══ SUPPLIED DATA
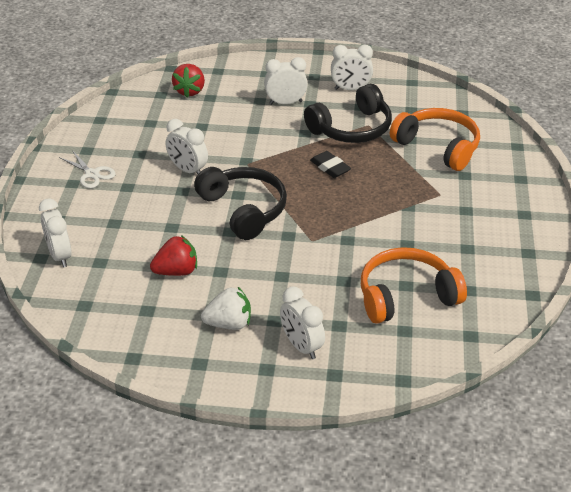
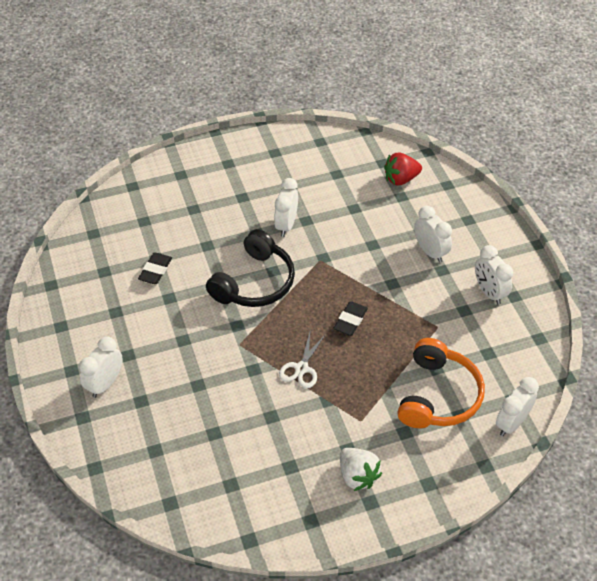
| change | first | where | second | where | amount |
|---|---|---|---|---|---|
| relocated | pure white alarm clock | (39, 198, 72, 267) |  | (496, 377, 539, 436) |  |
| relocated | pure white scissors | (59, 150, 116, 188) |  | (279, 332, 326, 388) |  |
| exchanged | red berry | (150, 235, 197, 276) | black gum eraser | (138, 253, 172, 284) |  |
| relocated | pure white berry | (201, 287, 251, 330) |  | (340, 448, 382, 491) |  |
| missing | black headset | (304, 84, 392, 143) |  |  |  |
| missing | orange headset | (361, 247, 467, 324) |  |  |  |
════
PROBLEM: Among the records above, count the lines that include the word "missing" and state the number by itself.

TASK SOLUTION: 2